─── Records for the task ───

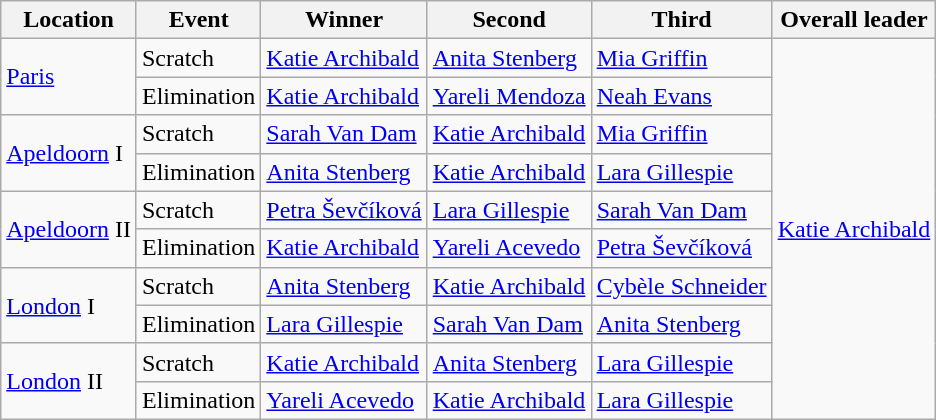
Apeldoorn II [69, 229]
Neah Evans [682, 96]
Paris [69, 77]
Third [682, 20]
Event [198, 20]
Second [509, 20]
Location [69, 20]
Cybèle Schneider [682, 286]
Winner [344, 20]
Overall leader [854, 20]
London II [69, 381]
London I [69, 305]
Yareli Mendoza [509, 96]
Apeldoorn I [69, 153]
From the cell containing the given text, extract its center point as [X, Y] coordinate. 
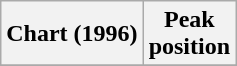
Chart (1996) [72, 34]
Peakposition [189, 34]
For the text-containing cell, return its midpoint in (x, y) coordinate format. 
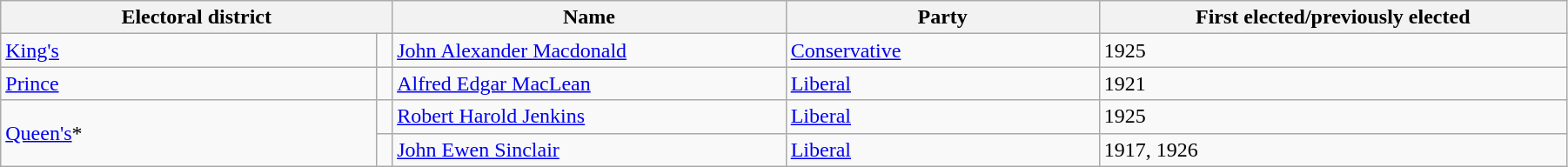
Prince (189, 84)
Queen's* (189, 133)
Party (942, 17)
King's (189, 50)
Robert Harold Jenkins (590, 117)
Conservative (942, 50)
Name (590, 17)
Electoral district (197, 17)
First elected/previously elected (1333, 17)
John Alexander Macdonald (590, 50)
1921 (1333, 84)
John Ewen Sinclair (590, 150)
1917, 1926 (1333, 150)
Alfred Edgar MacLean (590, 84)
Determine the [x, y] coordinate at the center of the cell enclosing the given text.  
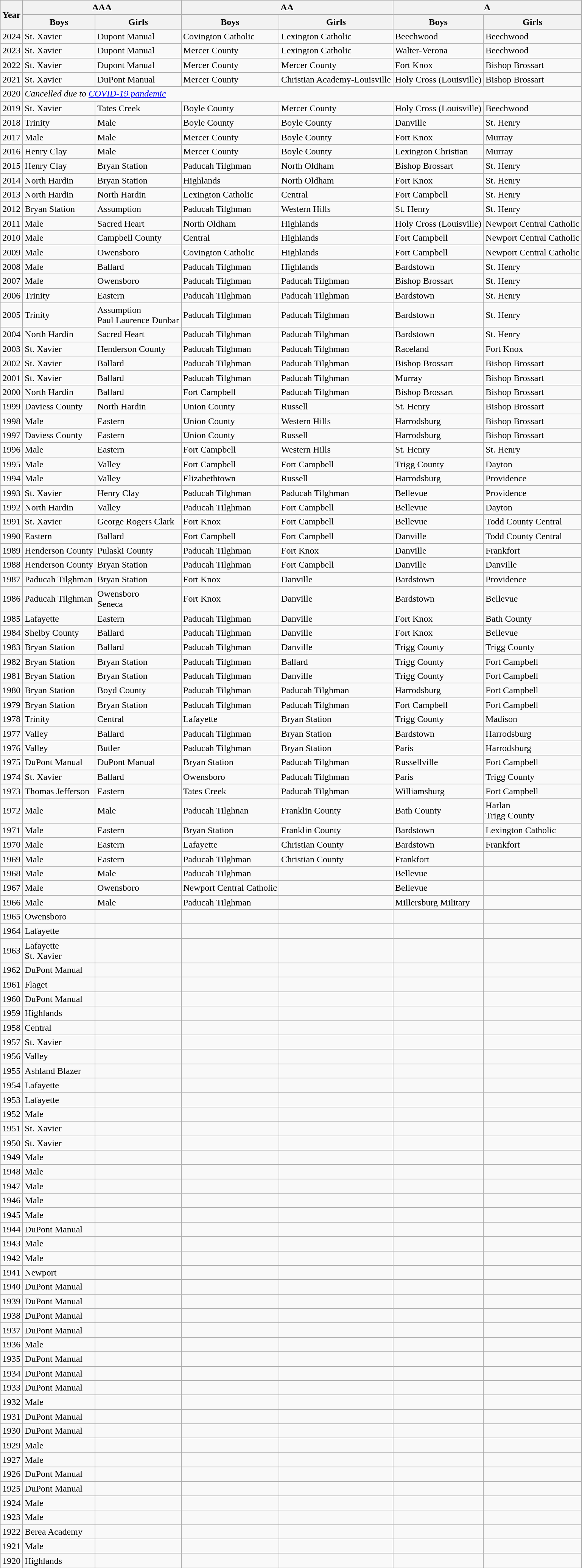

───

Your objective
Convert the items above into a JSON list of strings, one string per line, covering every item. Skip blank lines and leave out the pictures.

Output for this task
[
  "Apeldoorn II [69, 229]",
  "Neah Evans [682, 96]",
  "Paris [69, 77]",
  "Third [682, 20]",
  "Event [198, 20]",
  "Second [509, 20]",
  "Location [69, 20]",
  "Cybèle Schneider [682, 286]",
  "Winner [344, 20]",
  "Overall leader [854, 20]",
  "London II [69, 381]",
  "London I [69, 305]",
  "Yareli Mendoza [509, 96]",
  "Apeldoorn I [69, 153]",
  "From the cell containing the given text, extract its center point as [X, Y] coordinate. ",
  "Chart (1996) [72, 34]",
  "Peakposition [189, 34]",
  "For the text-containing cell, return its midpoint in (x, y) coordinate format. ",
  "Prince (189, 84)",
  "Queen's* (189, 133)",
  "Party (942, 17)",
  "King's (189, 50)",
  "Robert Harold Jenkins (590, 117)",
  "Conservative (942, 50)",
  "Name (590, 17)",
  "Electoral district (197, 17)",
  "First elected/previously elected (1333, 17)",
  "John Alexander Macdonald (590, 50)",
  "1921 (1333, 84)",
  "John Ewen Sinclair (590, 150)",
  "1917, 1926 (1333, 150)",
  "Alfred Edgar MacLean (590, 84)",
  "Determine the [x, y] coordinate at the center of the cell enclosing the given text.  "
]